**ASSIGNMENT:** Write out exactly the lines below that run from the one containing "D201: diode 1N4004" through the one containing "U206 pin DIS: DIS -> CV", both included, with no other lines.

**SOURCE RECORDS:**
----
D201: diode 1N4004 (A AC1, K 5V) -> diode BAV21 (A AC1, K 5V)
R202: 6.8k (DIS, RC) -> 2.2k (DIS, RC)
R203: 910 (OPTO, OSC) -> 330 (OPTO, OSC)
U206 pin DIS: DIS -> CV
----
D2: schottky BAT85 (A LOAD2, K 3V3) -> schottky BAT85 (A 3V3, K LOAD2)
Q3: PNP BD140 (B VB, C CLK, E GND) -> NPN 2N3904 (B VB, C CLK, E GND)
----
**RESPONSE TO THE TASK:**
D201: diode 1N4004 (A AC1, K 5V) -> diode BAV21 (A AC1, K 5V)
R202: 6.8k (DIS, RC) -> 2.2k (DIS, RC)
R203: 910 (OPTO, OSC) -> 330 (OPTO, OSC)
U206 pin DIS: DIS -> CV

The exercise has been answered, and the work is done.